■ DIRECTIONS FOR THIS TASK
Below this line is a set of entries; quote exactly the lines from the line that contains "GAS1 pin AO: TX -> A0" to the line that contains "KEYS3 pin K3: D3 -> D9", both lines included.

BEGIN

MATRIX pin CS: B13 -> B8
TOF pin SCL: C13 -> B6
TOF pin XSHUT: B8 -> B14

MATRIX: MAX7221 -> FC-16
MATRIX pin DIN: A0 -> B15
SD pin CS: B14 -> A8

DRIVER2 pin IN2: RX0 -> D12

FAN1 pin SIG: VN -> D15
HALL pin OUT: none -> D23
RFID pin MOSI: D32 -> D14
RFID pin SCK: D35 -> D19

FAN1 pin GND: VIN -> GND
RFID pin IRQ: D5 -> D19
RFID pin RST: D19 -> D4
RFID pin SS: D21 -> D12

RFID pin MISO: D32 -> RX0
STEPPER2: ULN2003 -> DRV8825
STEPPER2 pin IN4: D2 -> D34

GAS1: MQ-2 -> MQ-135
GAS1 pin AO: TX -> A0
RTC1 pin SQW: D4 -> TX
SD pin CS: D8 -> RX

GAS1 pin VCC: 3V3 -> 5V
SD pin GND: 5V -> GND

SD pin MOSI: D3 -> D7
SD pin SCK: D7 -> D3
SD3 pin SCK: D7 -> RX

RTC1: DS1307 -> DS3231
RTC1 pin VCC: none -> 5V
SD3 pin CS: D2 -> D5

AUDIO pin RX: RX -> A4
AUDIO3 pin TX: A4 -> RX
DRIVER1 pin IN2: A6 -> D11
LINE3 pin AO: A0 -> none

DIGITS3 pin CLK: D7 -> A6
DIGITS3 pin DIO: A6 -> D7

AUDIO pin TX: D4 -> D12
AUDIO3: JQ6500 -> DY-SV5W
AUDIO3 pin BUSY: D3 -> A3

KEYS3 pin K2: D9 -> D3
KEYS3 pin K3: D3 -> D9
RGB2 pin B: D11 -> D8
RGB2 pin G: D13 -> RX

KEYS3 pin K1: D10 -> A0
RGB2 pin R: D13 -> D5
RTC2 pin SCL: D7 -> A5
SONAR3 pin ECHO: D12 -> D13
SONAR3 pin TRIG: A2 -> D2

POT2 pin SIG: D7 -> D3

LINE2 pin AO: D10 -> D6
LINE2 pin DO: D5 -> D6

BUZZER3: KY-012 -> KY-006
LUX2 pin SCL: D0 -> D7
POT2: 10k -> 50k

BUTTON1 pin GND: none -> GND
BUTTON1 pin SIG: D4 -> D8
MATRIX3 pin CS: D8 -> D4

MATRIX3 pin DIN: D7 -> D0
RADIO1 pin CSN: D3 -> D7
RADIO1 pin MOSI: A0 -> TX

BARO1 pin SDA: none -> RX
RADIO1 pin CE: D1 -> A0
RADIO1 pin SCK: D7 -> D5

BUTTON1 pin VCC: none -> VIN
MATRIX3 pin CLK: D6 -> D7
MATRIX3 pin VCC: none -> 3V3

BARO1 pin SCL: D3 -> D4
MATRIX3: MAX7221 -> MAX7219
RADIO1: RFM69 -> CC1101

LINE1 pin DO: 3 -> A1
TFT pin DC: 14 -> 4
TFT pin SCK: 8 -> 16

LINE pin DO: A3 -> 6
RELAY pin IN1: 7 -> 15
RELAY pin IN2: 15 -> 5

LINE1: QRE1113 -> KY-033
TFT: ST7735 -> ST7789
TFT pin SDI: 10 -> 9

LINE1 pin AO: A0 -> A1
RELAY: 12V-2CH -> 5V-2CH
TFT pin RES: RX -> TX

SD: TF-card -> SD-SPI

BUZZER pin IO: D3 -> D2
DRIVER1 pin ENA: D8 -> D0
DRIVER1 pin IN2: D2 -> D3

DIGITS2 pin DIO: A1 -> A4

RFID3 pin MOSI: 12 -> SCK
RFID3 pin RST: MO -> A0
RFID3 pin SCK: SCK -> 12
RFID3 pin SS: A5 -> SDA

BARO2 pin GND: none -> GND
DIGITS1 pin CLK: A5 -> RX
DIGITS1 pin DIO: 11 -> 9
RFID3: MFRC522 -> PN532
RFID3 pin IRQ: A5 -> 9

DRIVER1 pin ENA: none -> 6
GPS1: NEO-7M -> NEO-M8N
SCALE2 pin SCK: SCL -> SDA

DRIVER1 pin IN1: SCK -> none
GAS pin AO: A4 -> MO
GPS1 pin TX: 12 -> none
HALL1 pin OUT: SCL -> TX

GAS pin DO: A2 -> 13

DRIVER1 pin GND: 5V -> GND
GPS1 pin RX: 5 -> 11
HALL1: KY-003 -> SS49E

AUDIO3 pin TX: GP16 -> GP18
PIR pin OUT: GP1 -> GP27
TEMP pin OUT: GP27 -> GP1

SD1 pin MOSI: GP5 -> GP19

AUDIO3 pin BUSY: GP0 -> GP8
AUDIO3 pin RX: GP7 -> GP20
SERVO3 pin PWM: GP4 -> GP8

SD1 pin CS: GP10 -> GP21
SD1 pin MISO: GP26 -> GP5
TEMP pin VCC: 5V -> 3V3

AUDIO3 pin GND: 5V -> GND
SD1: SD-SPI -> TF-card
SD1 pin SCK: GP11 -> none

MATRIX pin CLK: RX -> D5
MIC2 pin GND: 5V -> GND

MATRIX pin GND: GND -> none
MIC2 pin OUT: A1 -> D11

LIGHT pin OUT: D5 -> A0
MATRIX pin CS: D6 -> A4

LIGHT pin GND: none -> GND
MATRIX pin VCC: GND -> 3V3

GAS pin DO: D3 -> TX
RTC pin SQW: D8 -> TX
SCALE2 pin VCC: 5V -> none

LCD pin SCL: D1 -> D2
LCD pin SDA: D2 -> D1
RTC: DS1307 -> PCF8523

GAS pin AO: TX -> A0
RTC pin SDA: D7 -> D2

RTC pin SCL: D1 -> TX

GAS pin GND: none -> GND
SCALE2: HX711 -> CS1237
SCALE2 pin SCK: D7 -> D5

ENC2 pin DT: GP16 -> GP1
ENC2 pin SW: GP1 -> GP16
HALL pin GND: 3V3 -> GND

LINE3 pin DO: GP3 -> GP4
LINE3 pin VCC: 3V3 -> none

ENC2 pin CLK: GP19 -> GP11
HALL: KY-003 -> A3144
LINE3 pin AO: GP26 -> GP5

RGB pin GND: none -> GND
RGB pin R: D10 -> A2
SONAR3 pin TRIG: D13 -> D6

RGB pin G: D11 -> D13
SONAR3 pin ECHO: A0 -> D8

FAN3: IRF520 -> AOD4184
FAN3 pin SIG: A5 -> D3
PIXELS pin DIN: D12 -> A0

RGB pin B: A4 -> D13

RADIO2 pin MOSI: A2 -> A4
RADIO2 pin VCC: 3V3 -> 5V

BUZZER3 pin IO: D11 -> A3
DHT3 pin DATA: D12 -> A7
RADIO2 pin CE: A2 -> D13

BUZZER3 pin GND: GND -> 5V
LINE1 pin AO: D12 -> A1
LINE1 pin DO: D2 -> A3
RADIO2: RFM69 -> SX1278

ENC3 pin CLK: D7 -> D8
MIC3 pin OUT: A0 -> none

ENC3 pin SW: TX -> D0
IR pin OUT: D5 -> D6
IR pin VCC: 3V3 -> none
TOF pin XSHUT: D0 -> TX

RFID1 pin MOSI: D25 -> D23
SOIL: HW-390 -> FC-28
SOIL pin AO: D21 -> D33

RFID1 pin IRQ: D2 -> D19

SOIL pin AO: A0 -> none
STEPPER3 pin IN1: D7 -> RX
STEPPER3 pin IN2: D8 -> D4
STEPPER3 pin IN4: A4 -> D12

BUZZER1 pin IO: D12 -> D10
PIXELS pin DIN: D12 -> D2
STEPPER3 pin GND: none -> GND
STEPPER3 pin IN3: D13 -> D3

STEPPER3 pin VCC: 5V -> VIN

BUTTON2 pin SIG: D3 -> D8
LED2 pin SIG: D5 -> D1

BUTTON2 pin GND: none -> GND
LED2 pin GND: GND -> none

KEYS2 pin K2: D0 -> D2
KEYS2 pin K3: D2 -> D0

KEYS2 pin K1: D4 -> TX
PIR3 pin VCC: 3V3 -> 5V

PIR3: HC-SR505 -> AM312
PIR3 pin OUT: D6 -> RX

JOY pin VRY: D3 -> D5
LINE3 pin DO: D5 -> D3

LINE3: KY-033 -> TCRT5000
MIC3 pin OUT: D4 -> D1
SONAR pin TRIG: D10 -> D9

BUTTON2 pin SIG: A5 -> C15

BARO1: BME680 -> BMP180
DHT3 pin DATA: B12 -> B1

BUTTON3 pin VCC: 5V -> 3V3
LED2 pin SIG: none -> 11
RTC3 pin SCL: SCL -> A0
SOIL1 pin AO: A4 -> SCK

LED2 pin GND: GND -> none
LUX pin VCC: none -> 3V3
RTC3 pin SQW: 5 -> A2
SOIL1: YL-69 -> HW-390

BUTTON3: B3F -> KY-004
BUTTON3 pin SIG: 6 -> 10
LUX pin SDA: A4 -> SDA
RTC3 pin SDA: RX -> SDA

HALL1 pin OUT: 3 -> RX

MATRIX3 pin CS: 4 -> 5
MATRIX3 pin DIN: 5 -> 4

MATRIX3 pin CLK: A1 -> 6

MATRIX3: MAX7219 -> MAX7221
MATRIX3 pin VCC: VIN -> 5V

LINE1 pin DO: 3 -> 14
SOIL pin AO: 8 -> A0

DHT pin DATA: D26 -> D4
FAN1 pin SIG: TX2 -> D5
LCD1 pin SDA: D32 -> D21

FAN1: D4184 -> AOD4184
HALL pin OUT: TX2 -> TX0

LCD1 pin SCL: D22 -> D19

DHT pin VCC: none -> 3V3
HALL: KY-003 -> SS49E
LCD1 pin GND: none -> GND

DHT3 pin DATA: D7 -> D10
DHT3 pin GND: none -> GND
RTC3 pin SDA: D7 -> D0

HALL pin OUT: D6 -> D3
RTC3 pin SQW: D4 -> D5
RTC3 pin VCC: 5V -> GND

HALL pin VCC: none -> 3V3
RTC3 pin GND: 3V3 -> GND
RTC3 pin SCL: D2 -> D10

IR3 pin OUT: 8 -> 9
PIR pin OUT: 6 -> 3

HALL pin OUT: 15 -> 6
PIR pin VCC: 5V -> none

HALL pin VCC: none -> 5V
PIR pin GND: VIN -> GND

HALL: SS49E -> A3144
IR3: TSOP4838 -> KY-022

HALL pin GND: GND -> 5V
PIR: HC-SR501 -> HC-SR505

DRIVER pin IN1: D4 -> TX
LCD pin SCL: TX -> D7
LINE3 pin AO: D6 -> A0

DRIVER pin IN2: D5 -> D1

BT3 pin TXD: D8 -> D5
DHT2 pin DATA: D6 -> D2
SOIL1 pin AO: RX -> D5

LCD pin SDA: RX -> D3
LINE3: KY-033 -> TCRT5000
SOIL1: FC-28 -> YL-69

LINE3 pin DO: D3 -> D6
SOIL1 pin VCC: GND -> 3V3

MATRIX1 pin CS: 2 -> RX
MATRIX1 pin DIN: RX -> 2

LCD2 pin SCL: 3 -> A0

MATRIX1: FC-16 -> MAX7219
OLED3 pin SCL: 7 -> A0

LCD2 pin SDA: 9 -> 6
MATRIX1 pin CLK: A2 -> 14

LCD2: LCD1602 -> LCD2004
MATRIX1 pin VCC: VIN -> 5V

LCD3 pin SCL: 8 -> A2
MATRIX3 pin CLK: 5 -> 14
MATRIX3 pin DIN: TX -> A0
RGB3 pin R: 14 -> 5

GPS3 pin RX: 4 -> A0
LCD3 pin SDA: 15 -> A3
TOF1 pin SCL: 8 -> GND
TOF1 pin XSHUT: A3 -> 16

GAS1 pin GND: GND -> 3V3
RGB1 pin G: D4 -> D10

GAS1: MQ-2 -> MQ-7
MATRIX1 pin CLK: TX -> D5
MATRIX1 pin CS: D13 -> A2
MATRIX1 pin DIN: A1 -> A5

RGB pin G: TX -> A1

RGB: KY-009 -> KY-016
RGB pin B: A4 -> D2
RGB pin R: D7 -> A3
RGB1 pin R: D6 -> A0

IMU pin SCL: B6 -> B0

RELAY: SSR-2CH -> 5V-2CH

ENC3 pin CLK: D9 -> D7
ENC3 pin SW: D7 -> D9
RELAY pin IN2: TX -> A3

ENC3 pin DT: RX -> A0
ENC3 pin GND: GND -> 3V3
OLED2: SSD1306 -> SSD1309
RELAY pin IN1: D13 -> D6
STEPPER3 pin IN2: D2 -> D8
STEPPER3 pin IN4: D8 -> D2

END

■ RESULT OF THE TASK
GAS1 pin AO: TX -> A0
RTC1 pin SQW: D4 -> TX
SD pin CS: D8 -> RX

GAS1 pin VCC: 3V3 -> 5V
SD pin GND: 5V -> GND

SD pin MOSI: D3 -> D7
SD pin SCK: D7 -> D3
SD3 pin SCK: D7 -> RX

RTC1: DS1307 -> DS3231
RTC1 pin VCC: none -> 5V
SD3 pin CS: D2 -> D5

AUDIO pin RX: RX -> A4
AUDIO3 pin TX: A4 -> RX
DRIVER1 pin IN2: A6 -> D11
LINE3 pin AO: A0 -> none

DIGITS3 pin CLK: D7 -> A6
DIGITS3 pin DIO: A6 -> D7

AUDIO pin TX: D4 -> D12
AUDIO3: JQ6500 -> DY-SV5W
AUDIO3 pin BUSY: D3 -> A3

KEYS3 pin K2: D9 -> D3
KEYS3 pin K3: D3 -> D9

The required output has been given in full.